▶ Work to be completed: Please repeat the line that contains "aqua scissors |" and every line after it, exactly, through the end of the records.

▶ Record set:
# # # # #

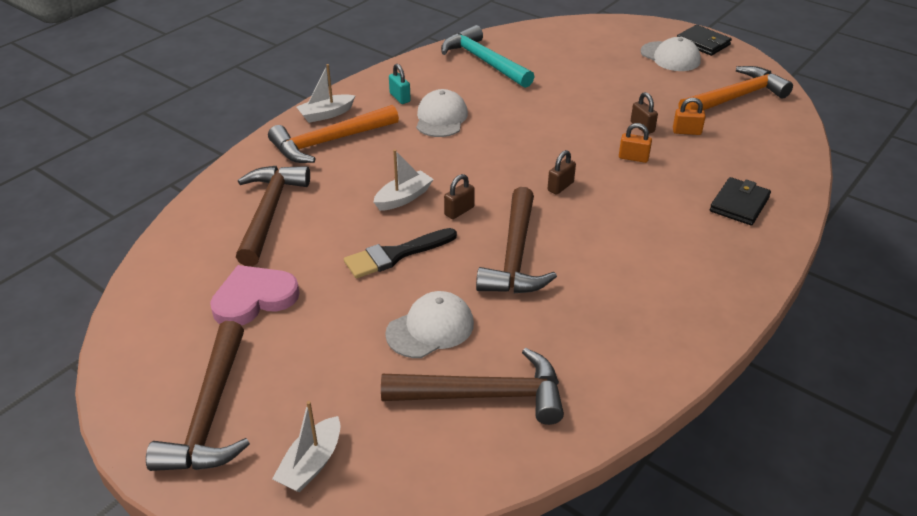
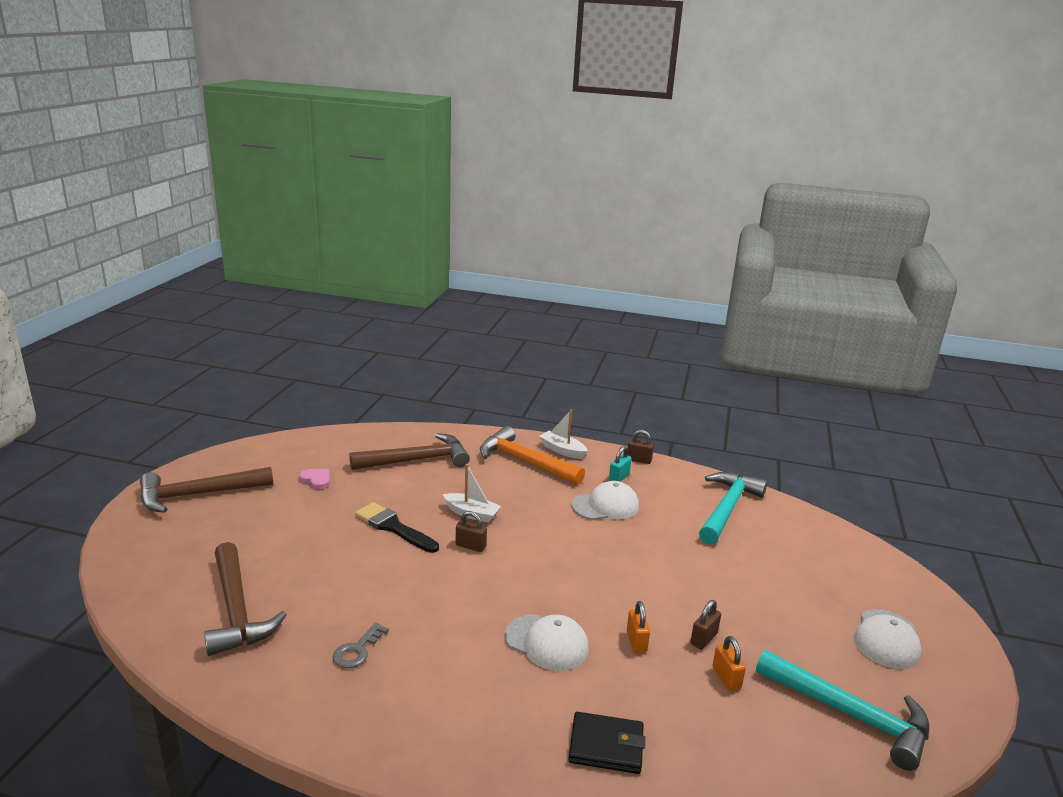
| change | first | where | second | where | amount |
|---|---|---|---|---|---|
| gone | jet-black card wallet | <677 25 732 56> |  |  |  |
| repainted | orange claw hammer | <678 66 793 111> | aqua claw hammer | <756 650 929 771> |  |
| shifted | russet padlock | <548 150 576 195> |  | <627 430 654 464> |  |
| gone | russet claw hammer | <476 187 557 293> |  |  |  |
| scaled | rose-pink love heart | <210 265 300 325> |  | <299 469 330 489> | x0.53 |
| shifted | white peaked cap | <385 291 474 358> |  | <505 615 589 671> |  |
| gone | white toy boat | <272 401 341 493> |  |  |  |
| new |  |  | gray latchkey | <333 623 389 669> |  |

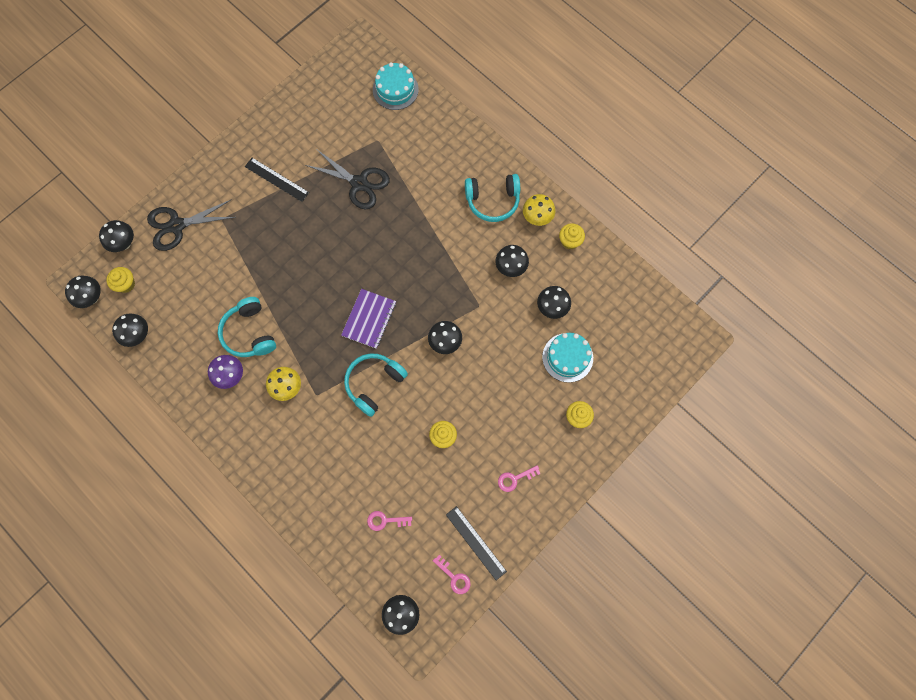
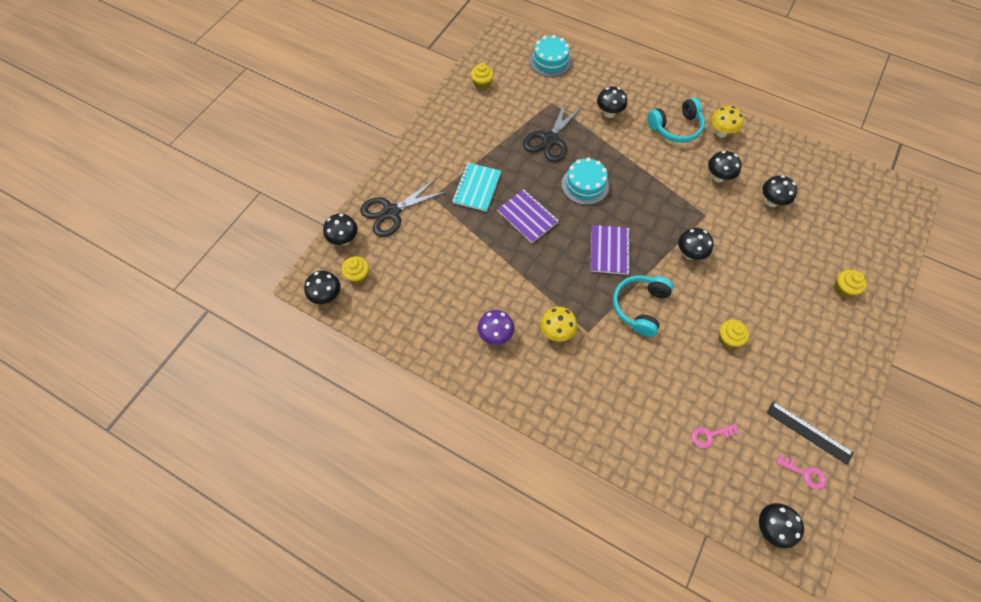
| change | first | where | second | where | amount |
|---|---|---|---|---|---|
| rotated | jet-black scissors | <305 149 390 209> |  | <523 101 584 162> | 105 degrees clockwise |
| gone | jet-black measuring stick | <245 158 309 202> |  |  |  |
| shifted | bright yellow muffin | <559 223 585 249> |  | <471 63 494 90> |  |
| gone | aqua over-ear headphones | <218 297 276 357> |  |  |  |
| shifted | jet-black toadstool | <112 314 148 347> |  | <597 87 627 118> |  |
| shifted | aqua cake | <542 333 593 383> |  | <562 157 609 205> |  |
| gone | rose-pink latchkey | <498 465 541 492> |  |  |  |
| new |  |  | aqua exercise book | <452 163 501 212> |  |
| new |  |  | violet exercise book | <497 189 559 243> |  |

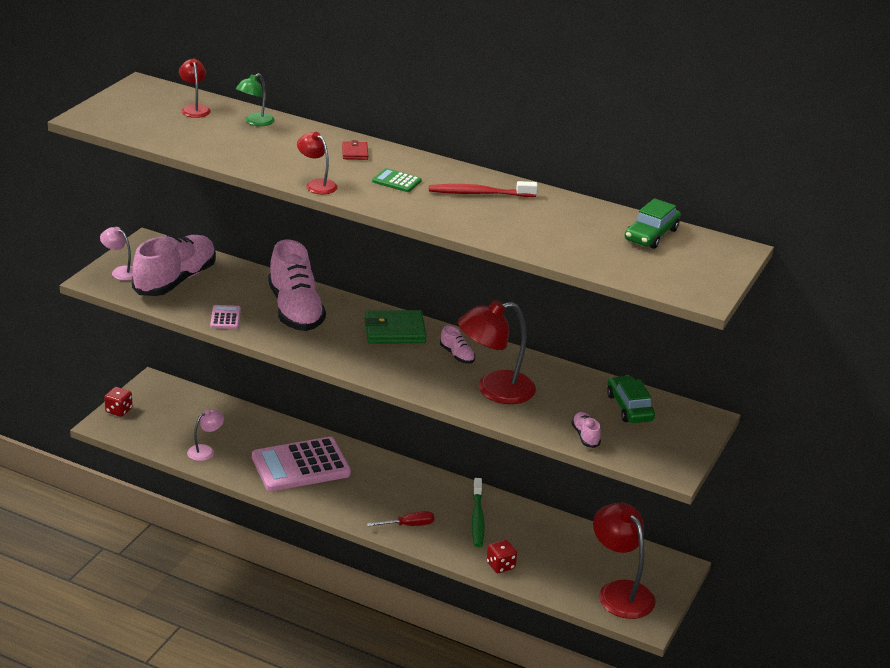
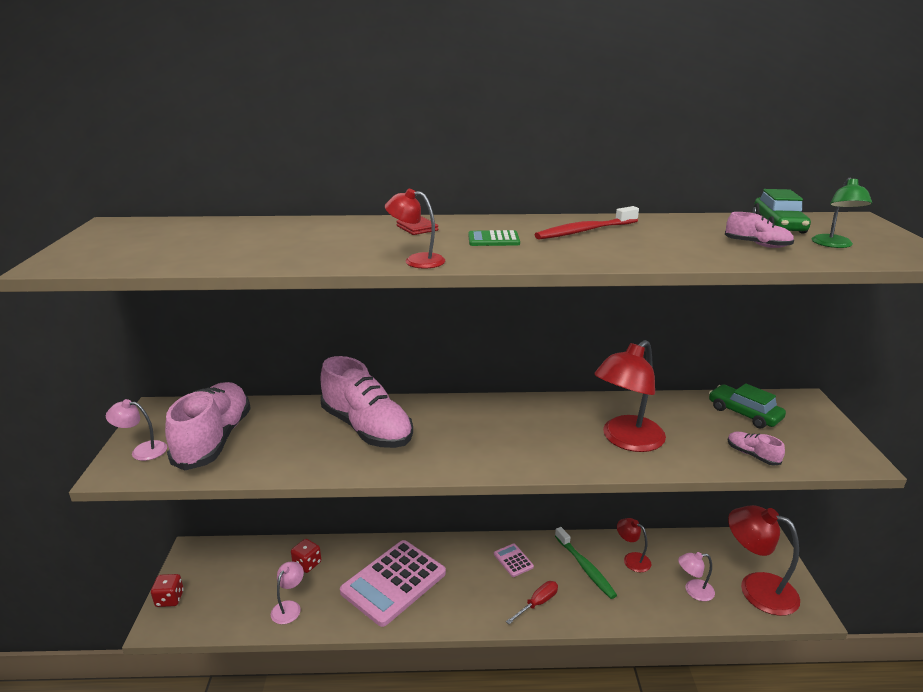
| change | first | where | second | where | amount |
|---|---|---|---|---|---|
| shifted | scarlet desk lamp | <179 58 211 118> |  | <617 518 651 572> |  |
| shifted | leaf-green desk lamp | <236 73 275 126> |  | <812 178 872 248> |  |
| shifted | rose-pink calculator | <210 305 241 329> |  | <494 543 534 577> |  |
| gone | leaf-green card wallet | <365 310 427 344> |  |  |  |
| shifted | rose-pink shoe | <440 325 475 364> |  | <725 212 794 248> |  |
| shifted | scarlet dice | <487 540 517 573> |  | <291 539 321 573> |  |
| new |  |  | rose-pink desk lamp | <678 552 715 601> |  |

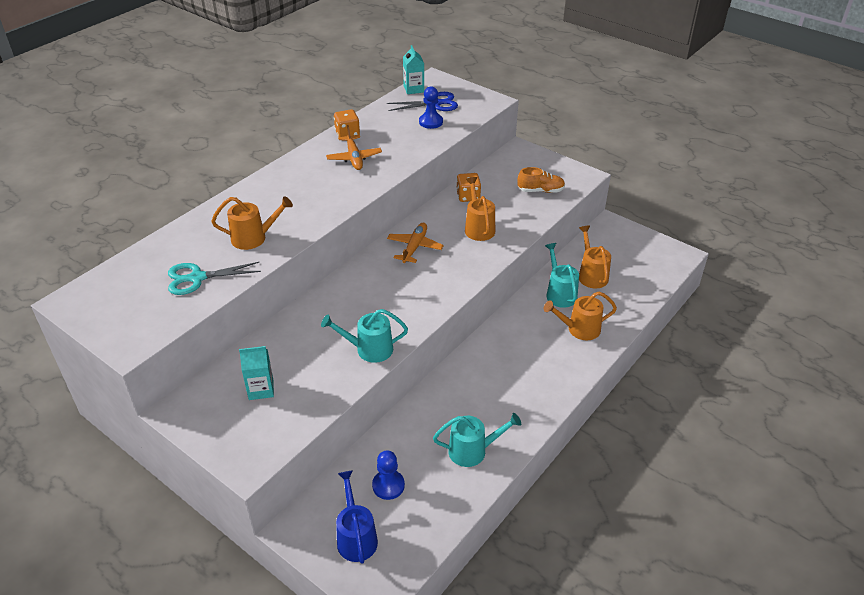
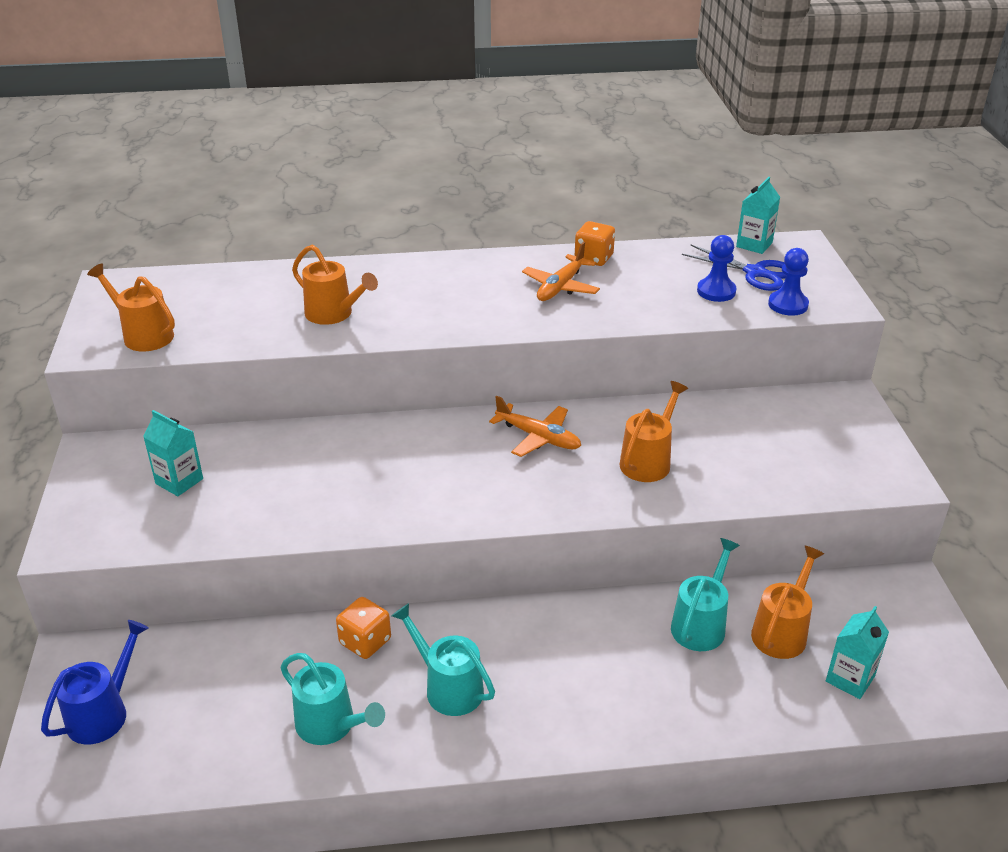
| change | first | where | second | where | amount |
|---|---|---|---|---|---|
| gone | orange shoe | <517 167 565 193> |  |  |  |
| shifted | orange dice | <456 173 481 202> |  | <336 597 391 659> |  |
| rotated | orange aeroplane | <387 223 444 263> |  | <489 396 581 457> | 60 degrees clockwise |
| gone | aqua scissors | <168 262 261 295> |  |  |  |
| shifted | orange sprinkling can | <544 292 617 340> |  | <87 263 175 352> |  |
| shifted | aqua sprinkling can | <321 309 408 363> |  | <391 603 495 716> |  |
| shifted | cobalt game pawn | <372 450 405 500> |  | <768 248 809 316> |  |
| new |  |  | aqua juice carton | <826 606 889 699> |  |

# # # # #

▶ The answer:
| gone | aqua scissors | <168 262 261 295> |  |  |  |
| shifted | orange sprinkling can | <544 292 617 340> |  | <87 263 175 352> |  |
| shifted | aqua sprinkling can | <321 309 408 363> |  | <391 603 495 716> |  |
| shifted | cobalt game pawn | <372 450 405 500> |  | <768 248 809 316> |  |
| new |  |  | aqua juice carton | <826 606 889 699> |  |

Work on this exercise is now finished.